Could you give the entries back exactly as they stand, minus any pictures?

_Data supplied_:
====
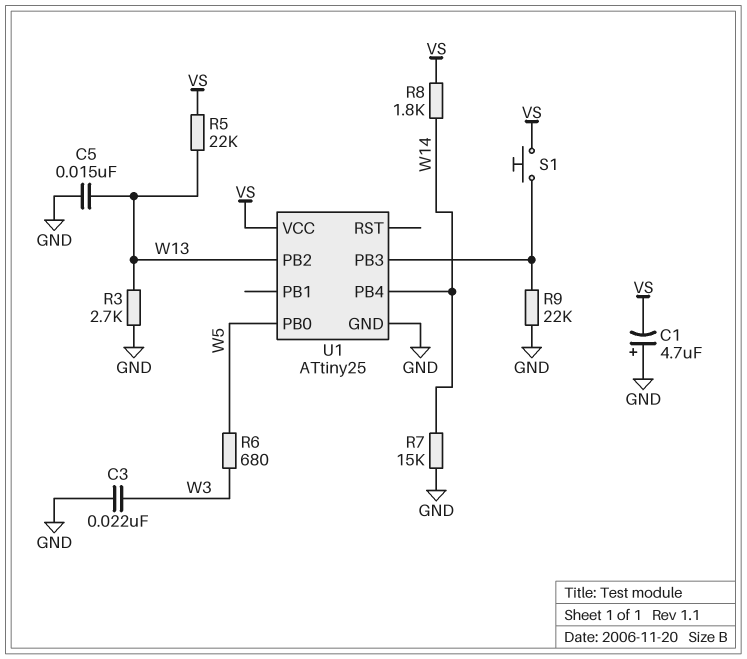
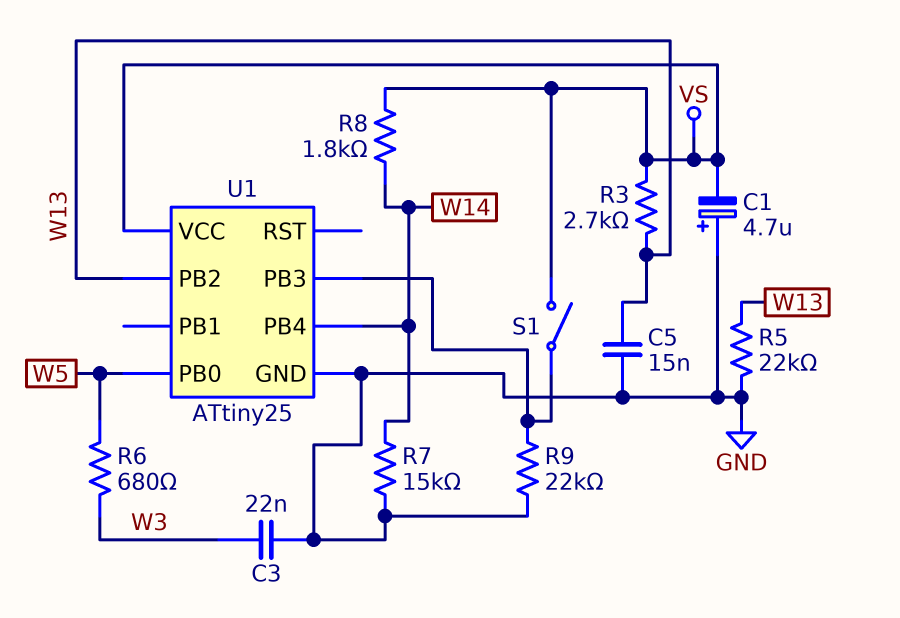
R3: 2.7k (GND, W13) -> 2.7k (VS, W13)
R5: 22k (VS, W13) -> 22k (GND, W13)
S1: button (U1/PB3, VS) -> switch (U1/PB3, VS)

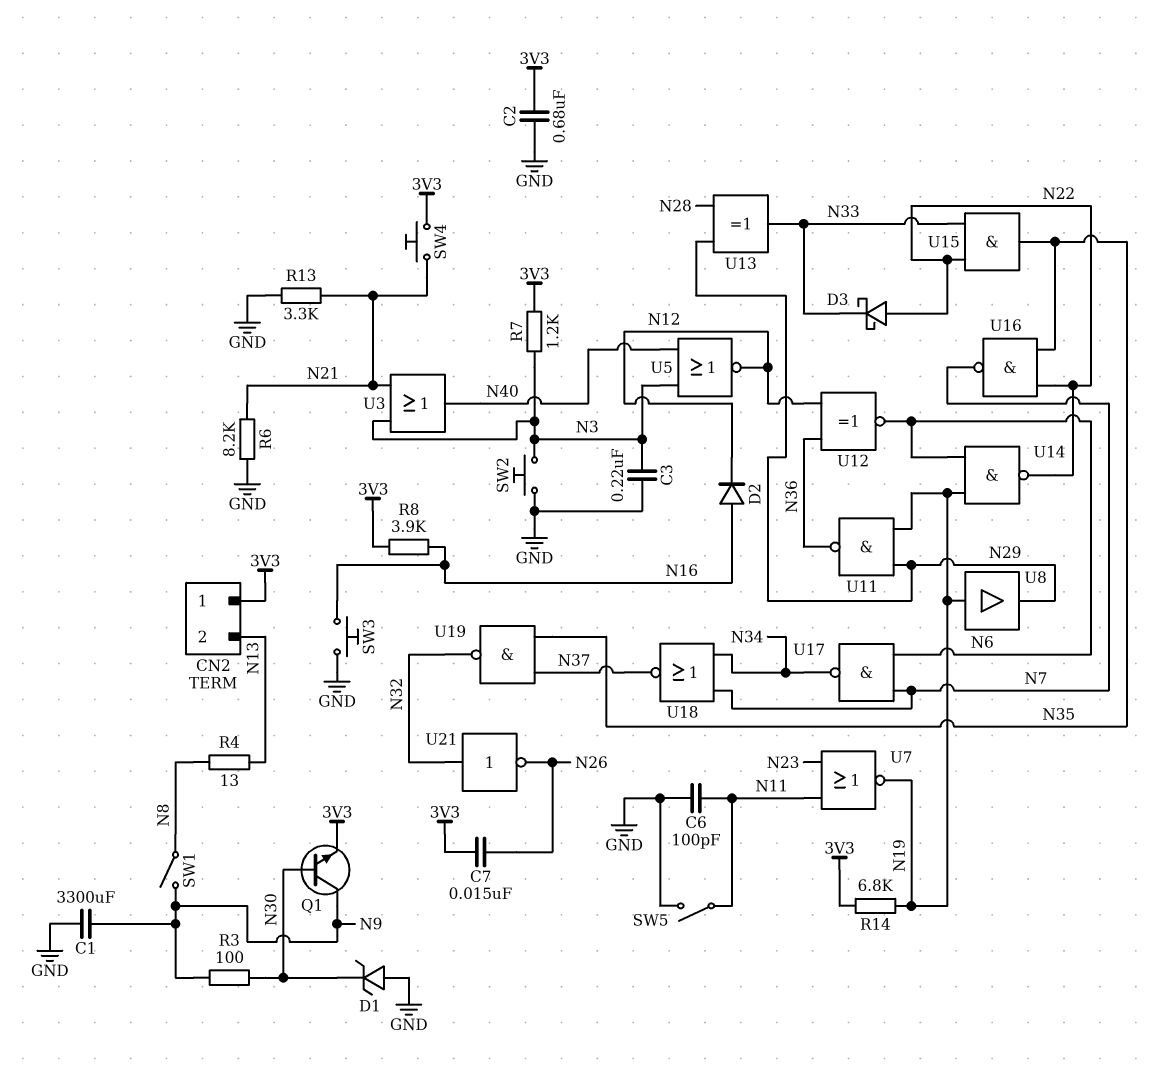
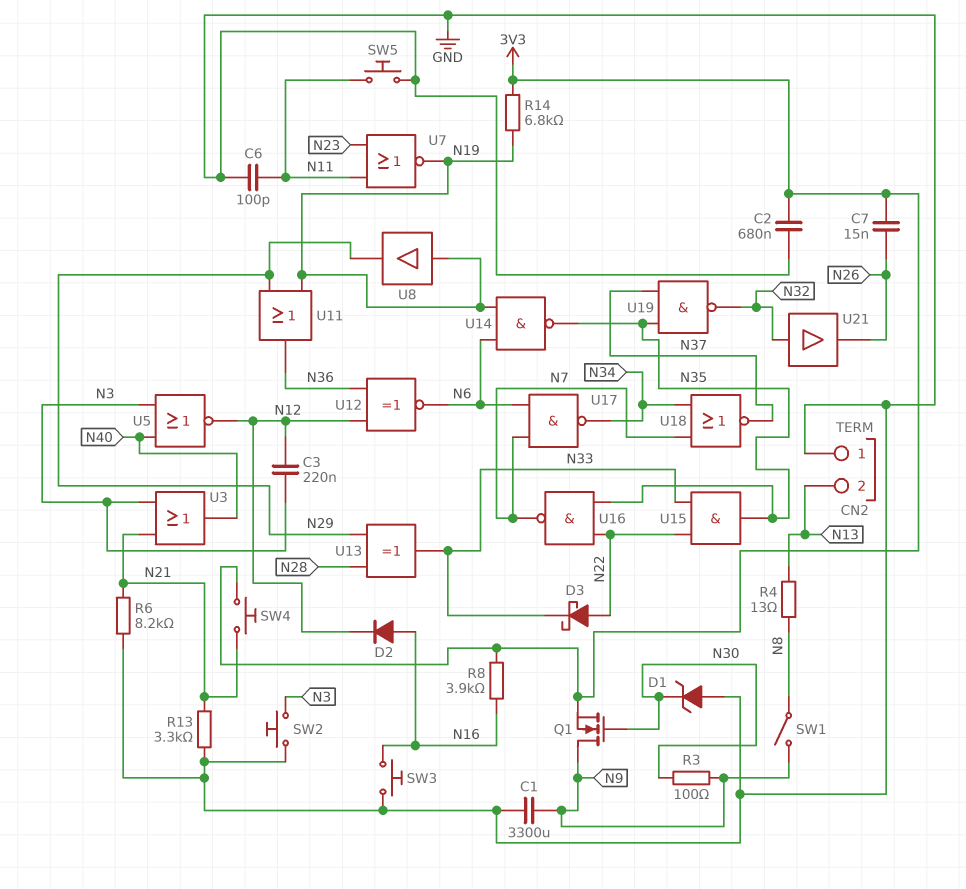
C3: 220nF (GND, N3) -> 220nF (N3, N12)
CN2 pin 1: 3V3 -> GND
Q1: NPN (B N30, C N9, E 3V3) -> NMOS (G N30, D N9, S 3V3)
R7: 1.2k (3V3, N3) -> none
SW5: switch (GND, N11) -> button (GND, N11)
U11: NAND (in N19, in N29, out N36) -> OR (in N19, in N29, out N36)
U14: NAND (in N6, in N19, out N22) -> NAND (in N6, in N19, out N35)
U21: NOT (in N32, out N26) -> buffer (in N32, out N26)

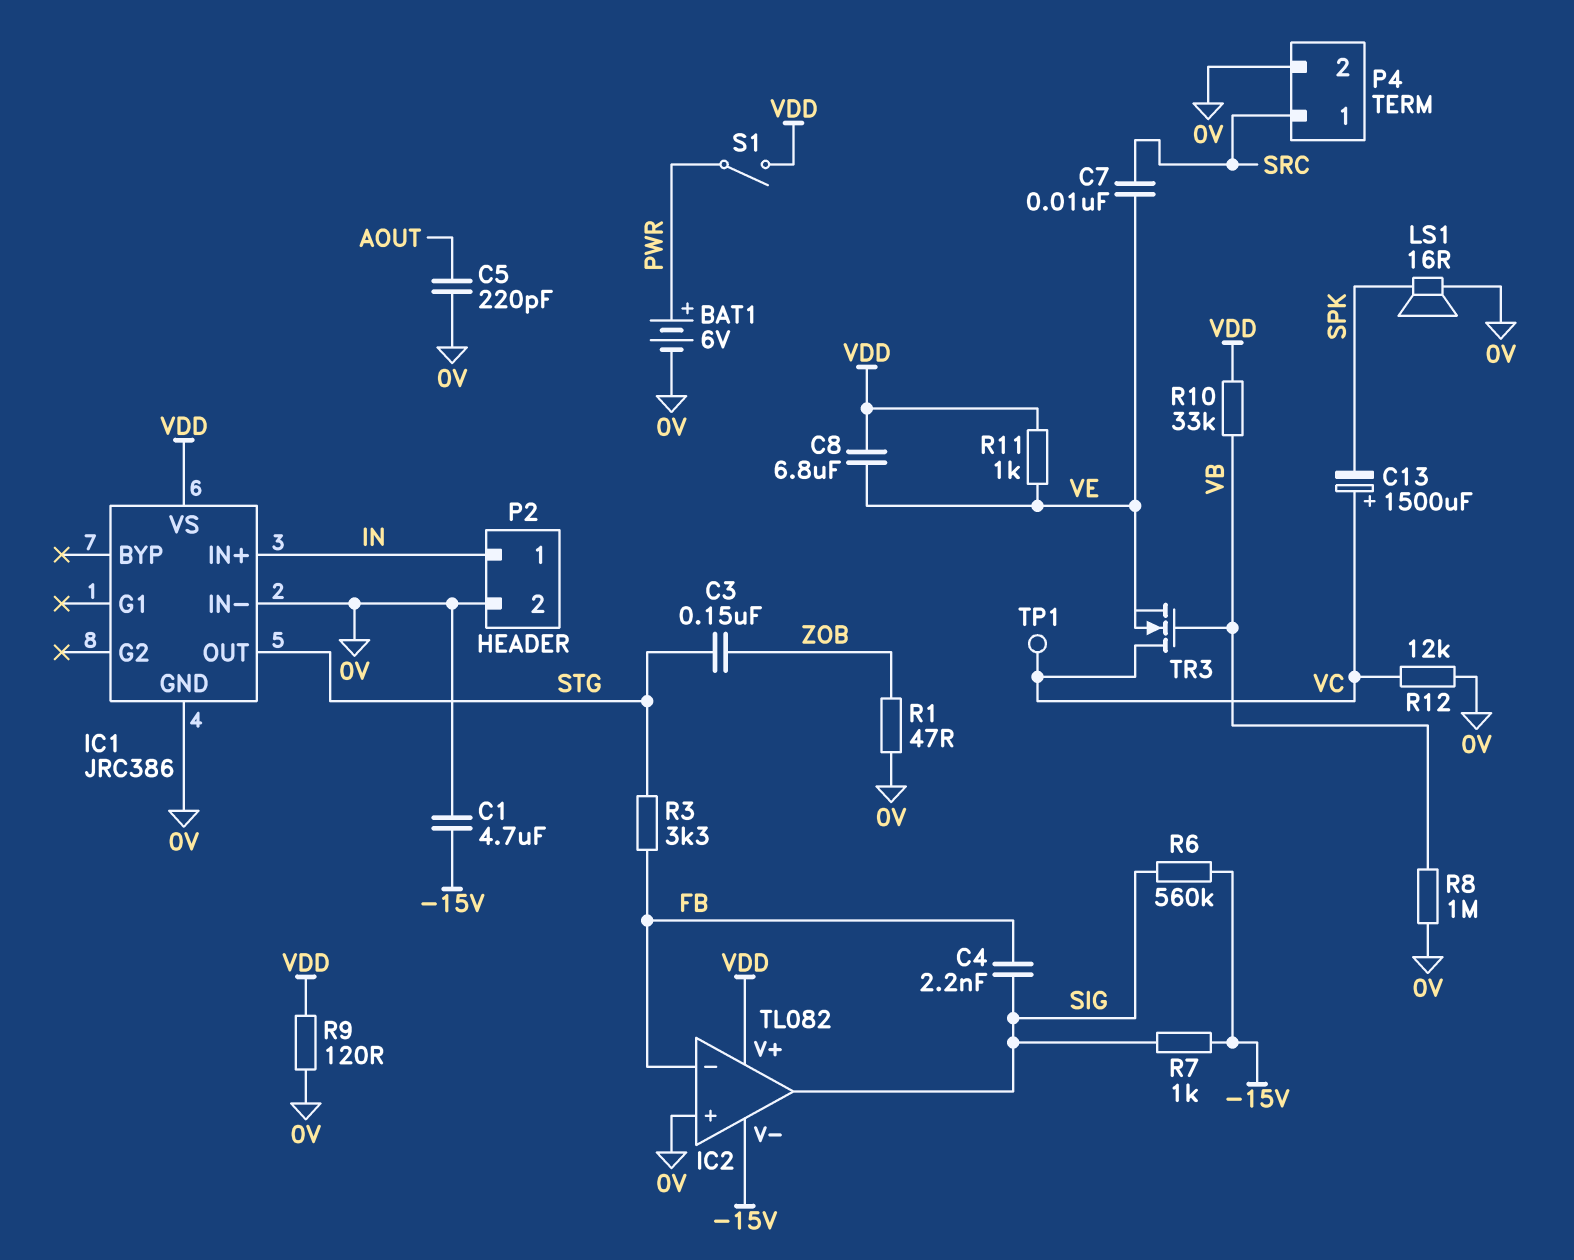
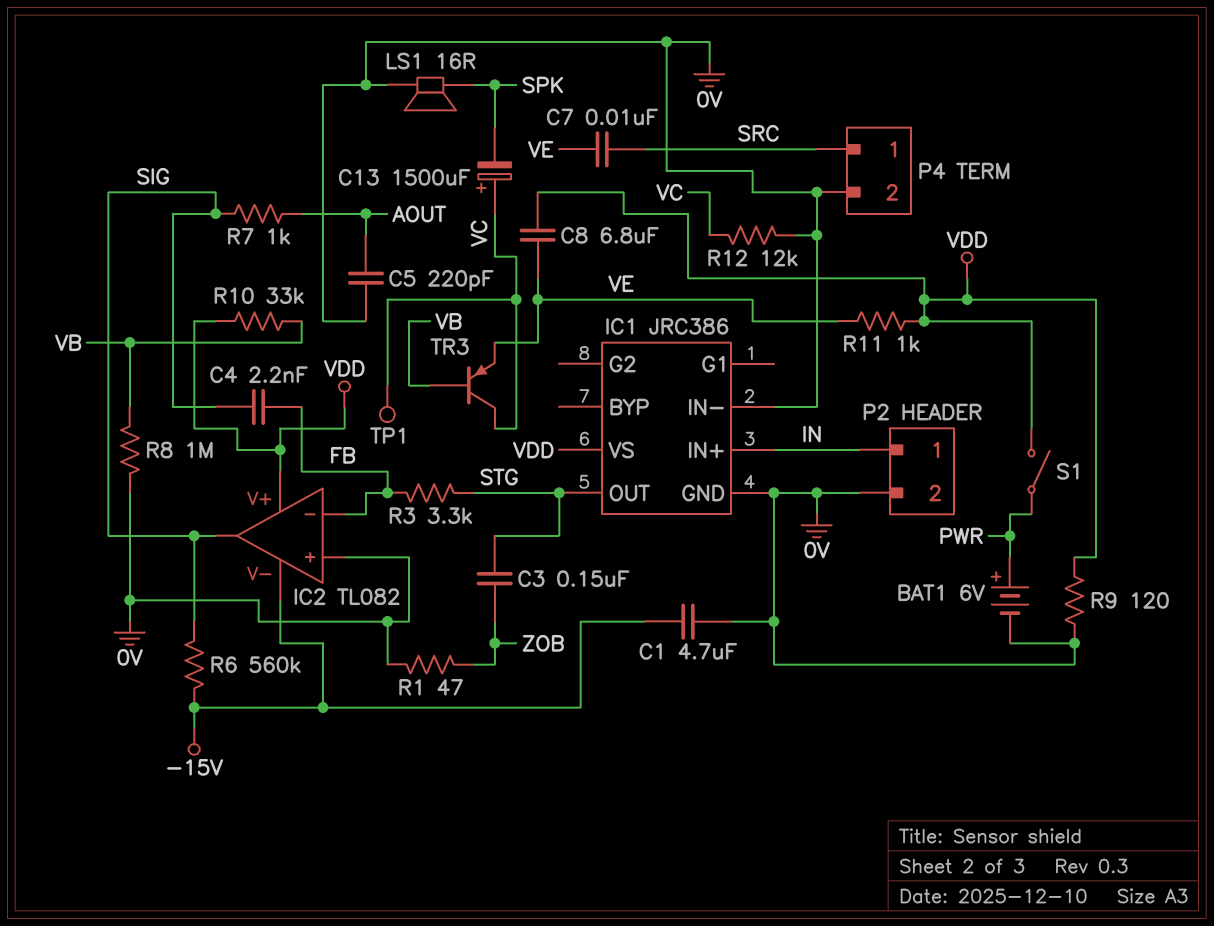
R7: 1k (-15V, SIG) -> 1k (AOUT, SIG)
TR3: NMOS (G VB, D VC, S VE) -> PNP (B VB, C VC, E VE)

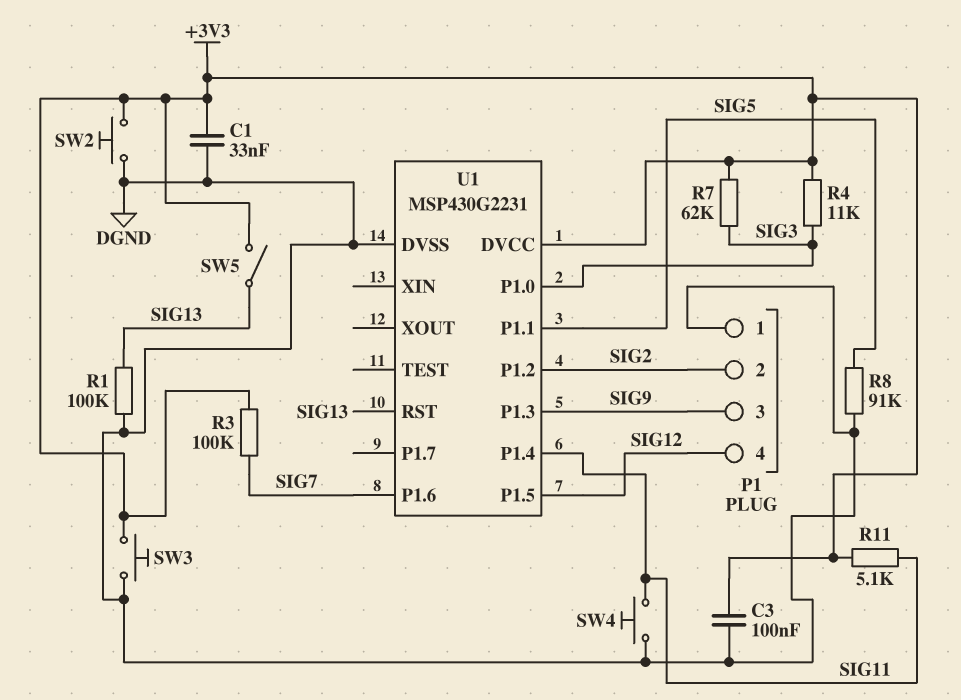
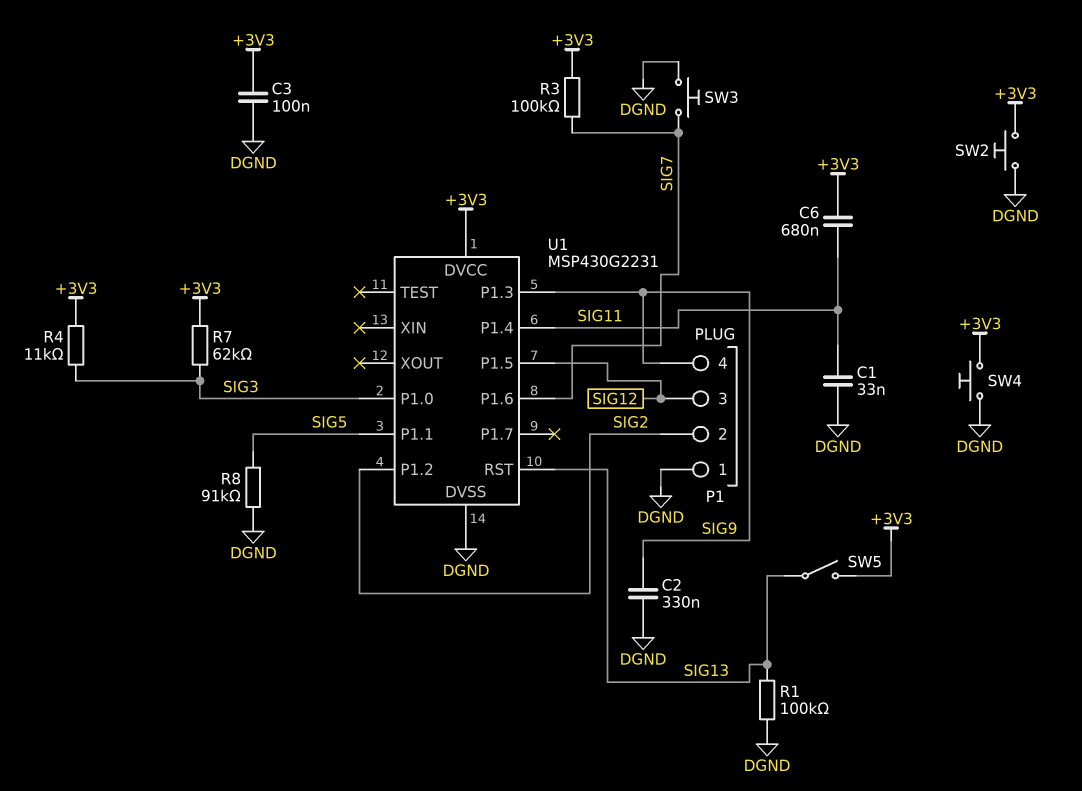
C1: 33nF (+3V3, DGND) -> 33nF (DGND, SIG11)
C2: none -> 330nF (DGND, SIG9)
C6: none -> 680nF (+3V3, SIG11)
P1 pin 3: SIG9 -> SIG12
P1 pin 4: SIG12 -> SIG9
R11: 5.1k (+3V3, SIG11) -> none
SW3: button (+3V3, DGND) -> button (DGND, SIG7)
SW4: button (DGND, SIG11) -> button (+3V3, DGND)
====
_Response area_:
R3: 2.7k (GND, W13) -> 2.7k (VS, W13)
R5: 22k (VS, W13) -> 22k (GND, W13)
S1: button (U1/PB3, VS) -> switch (U1/PB3, VS)

C3: 220nF (GND, N3) -> 220nF (N3, N12)
CN2 pin 1: 3V3 -> GND
Q1: NPN (B N30, C N9, E 3V3) -> NMOS (G N30, D N9, S 3V3)
R7: 1.2k (3V3, N3) -> none
SW5: switch (GND, N11) -> button (GND, N11)
U11: NAND (in N19, in N29, out N36) -> OR (in N19, in N29, out N36)
U14: NAND (in N6, in N19, out N22) -> NAND (in N6, in N19, out N35)
U21: NOT (in N32, out N26) -> buffer (in N32, out N26)

R7: 1k (-15V, SIG) -> 1k (AOUT, SIG)
TR3: NMOS (G VB, D VC, S VE) -> PNP (B VB, C VC, E VE)

C1: 33nF (+3V3, DGND) -> 33nF (DGND, SIG11)
C2: none -> 330nF (DGND, SIG9)
C6: none -> 680nF (+3V3, SIG11)
P1 pin 3: SIG9 -> SIG12
P1 pin 4: SIG12 -> SIG9
R11: 5.1k (+3V3, SIG11) -> none
SW3: button (+3V3, DGND) -> button (DGND, SIG7)
SW4: button (DGND, SIG11) -> button (+3V3, DGND)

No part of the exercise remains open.